TASK INSTRUCTIONS: Look through the listing below and report every line that contains "minus".
—————
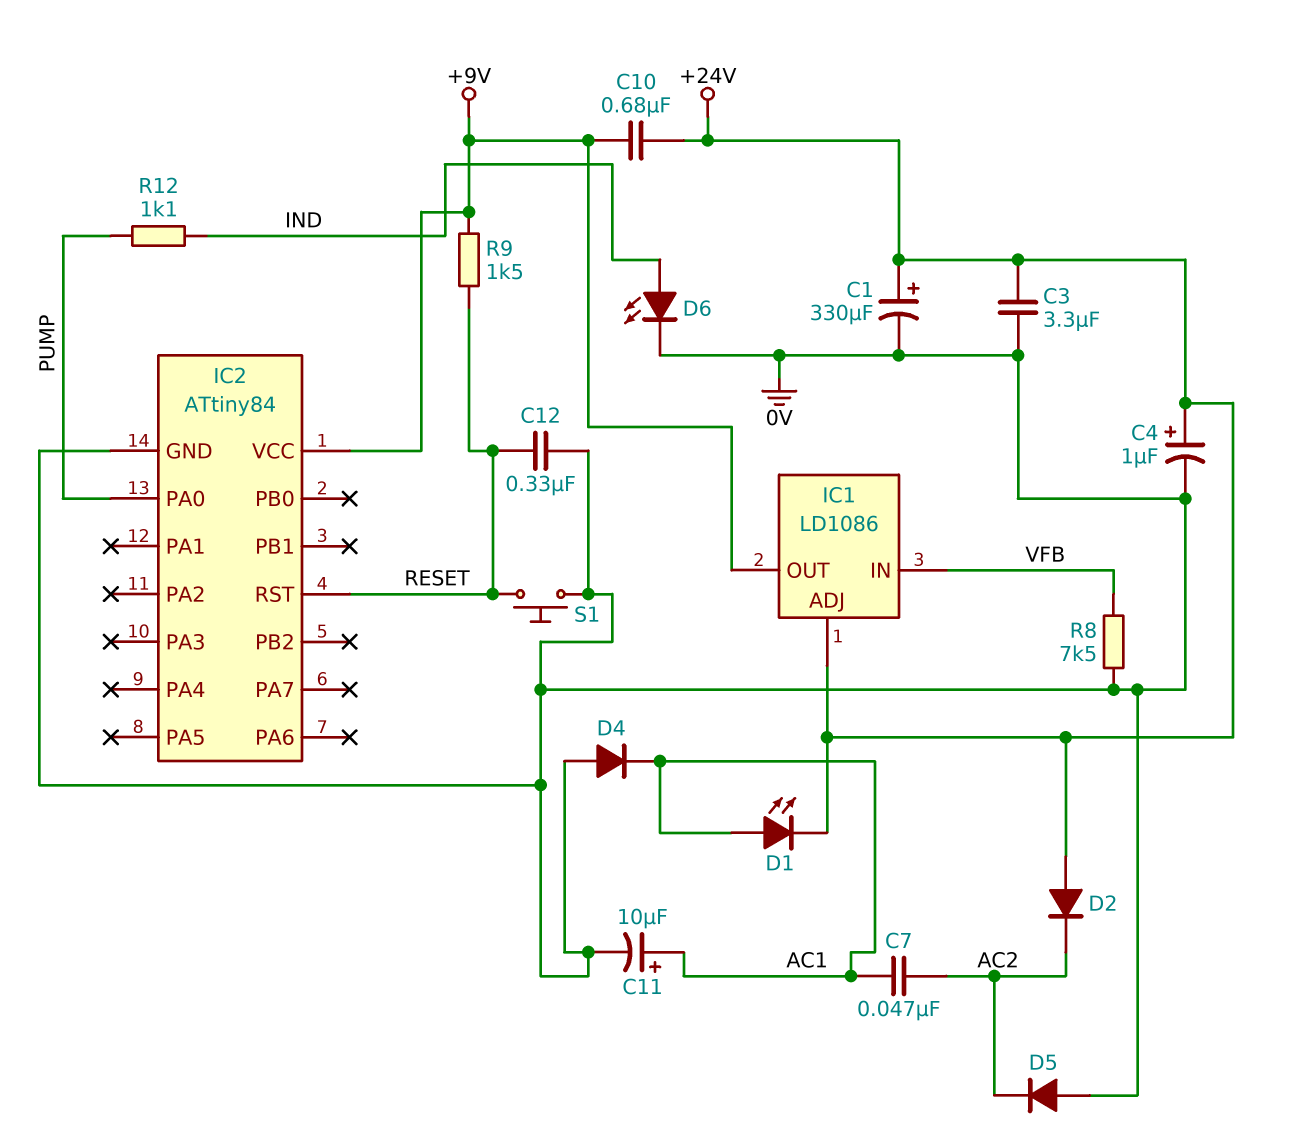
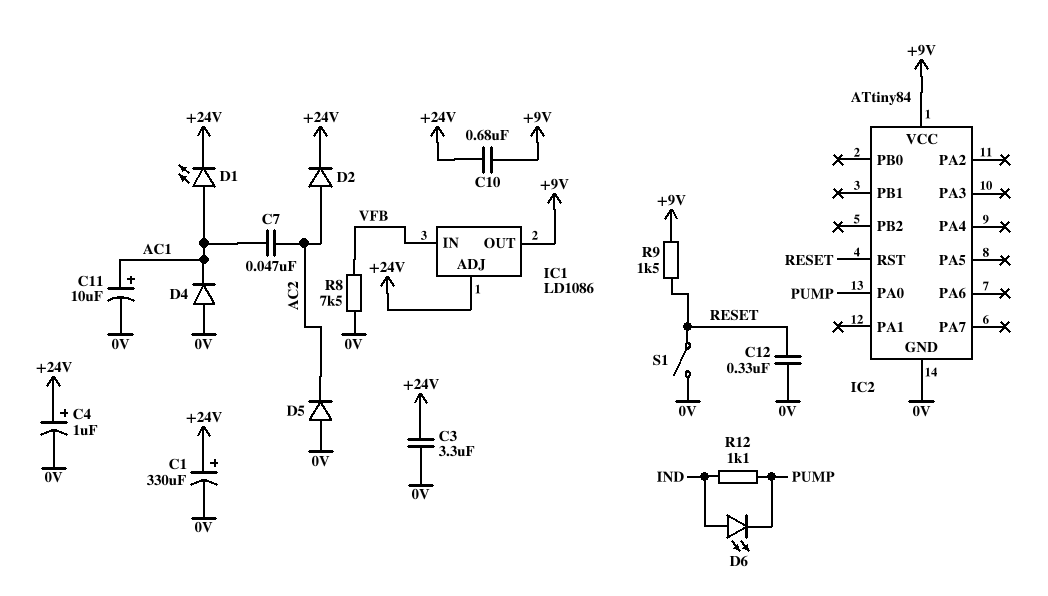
D2: diode (A +24V, K AC2) -> diode (A AC2, K +24V)
D6: LED (A IND, K 0V) -> LED (A IND, K PUMP)
S1: button (0V, RESET) -> switch (0V, RESET)

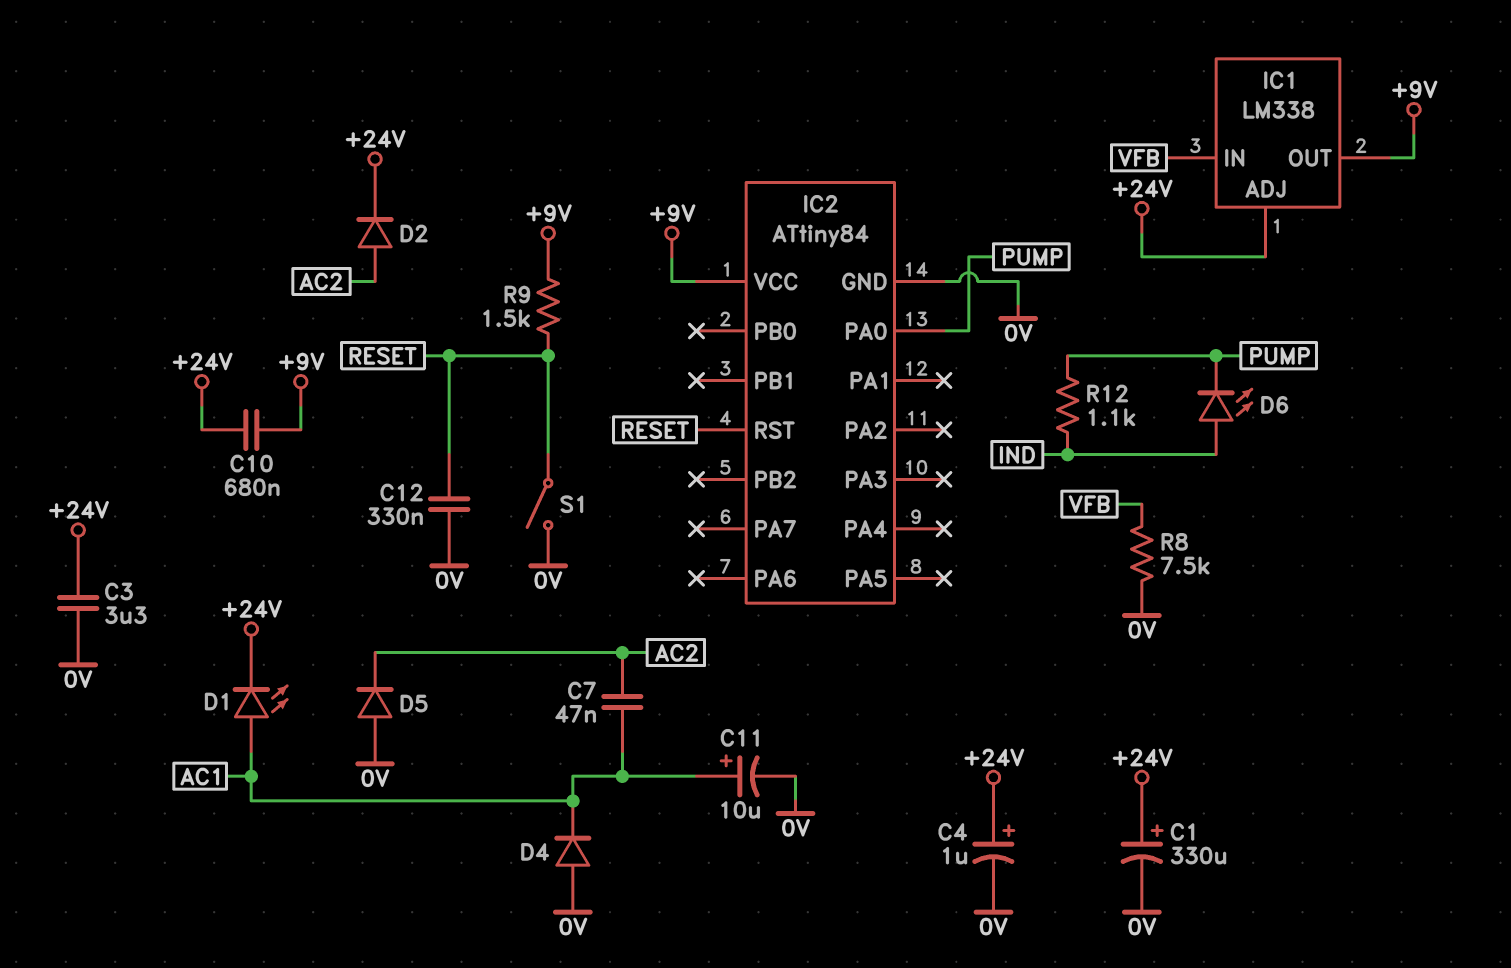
IC1: LD1086 -> LM338

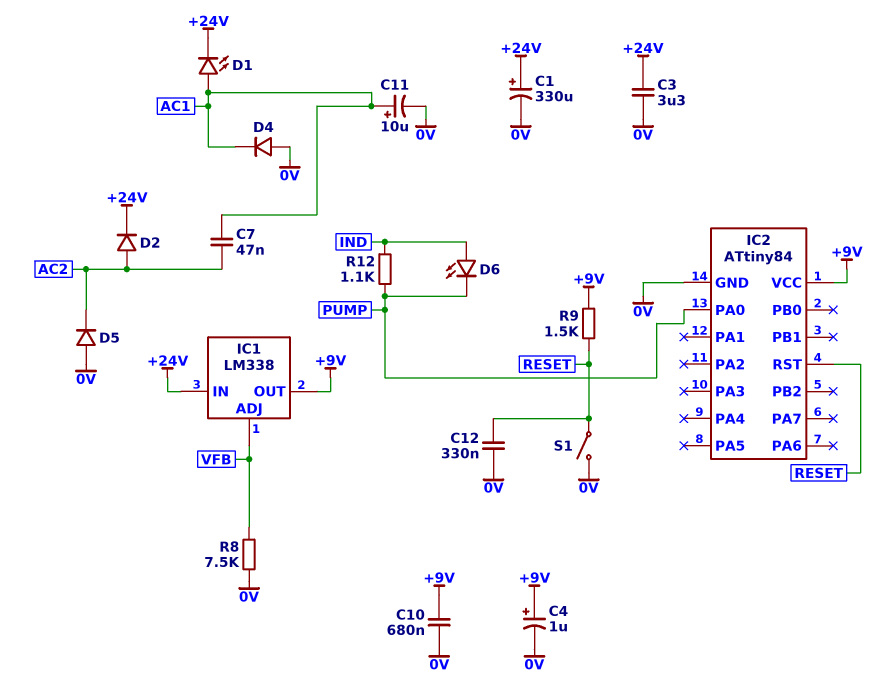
C4: 1uF (plus +24V, minus 0V) -> 1uF (plus +9V, minus 0V)
C10: 680nF (+9V, +24V) -> 680nF (+9V, 0V)
IC1 pin ADJ: +24V -> VFB
IC1 pin IN: VFB -> +24V

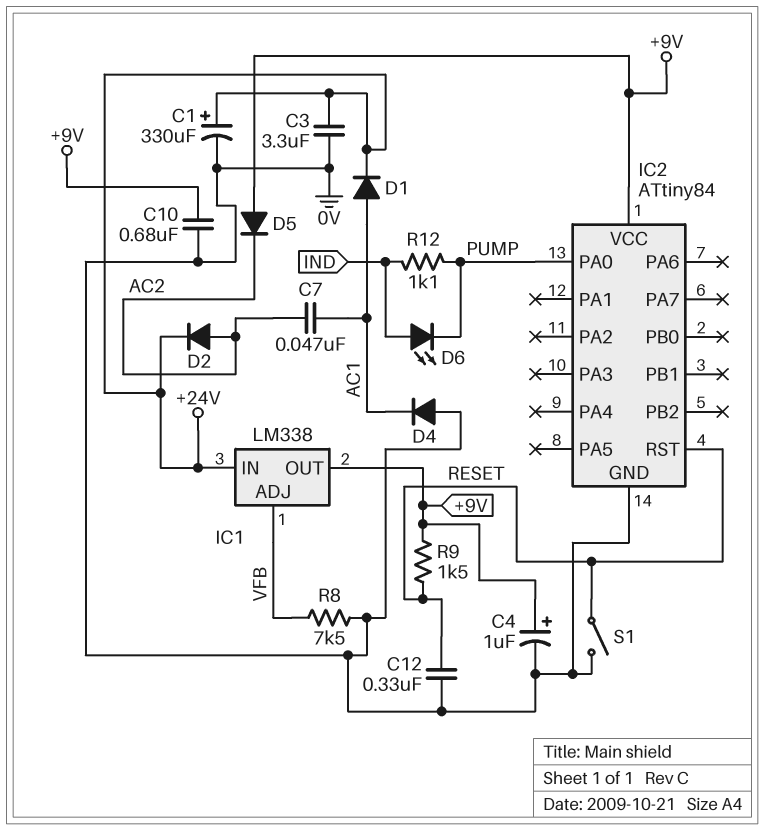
C11: 10uF (plus AC1, minus 0V) -> none
D1: LED (A AC1, K +24V) -> diode (A AC1, K +24V)
D5: diode (A 0V, K AC2) -> diode (A +9V, K AC2)

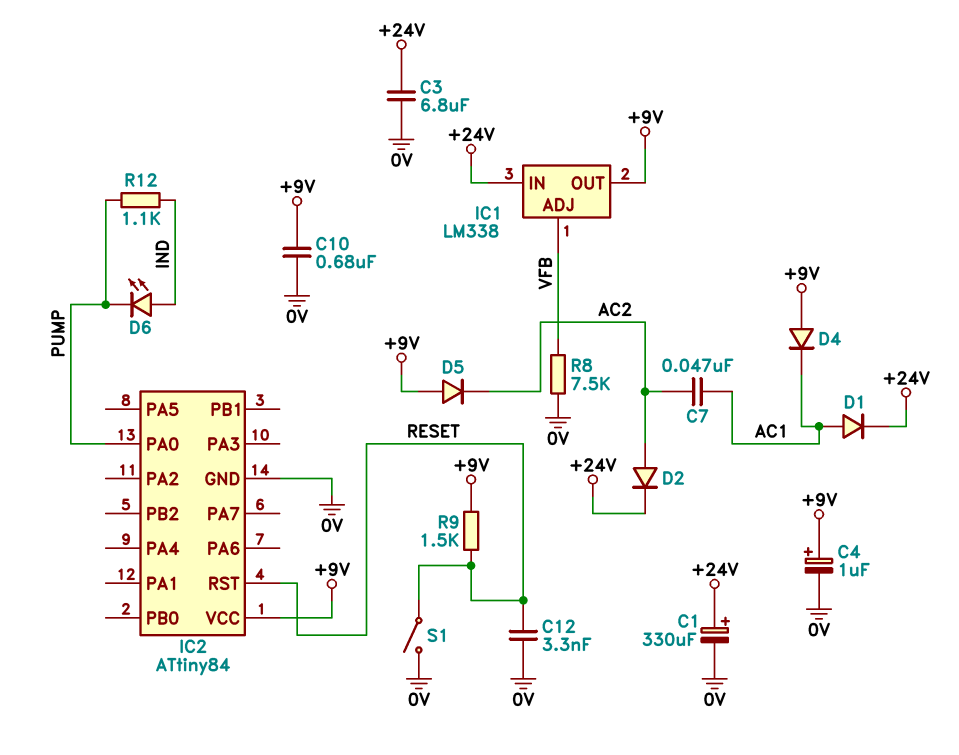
C3: 3.3uF (+24V, 0V) -> 6.8uF (+24V, 0V)
C12: 330nF (0V, RESET) -> 3.3nF (0V, RESET)
D4: diode (A 0V, K AC1) -> diode (A +9V, K AC1)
—————
EXERCISE OUTPUT:
C4: 1uF (plus +24V, minus 0V) -> 1uF (plus +9V, minus 0V)
C11: 10uF (plus AC1, minus 0V) -> none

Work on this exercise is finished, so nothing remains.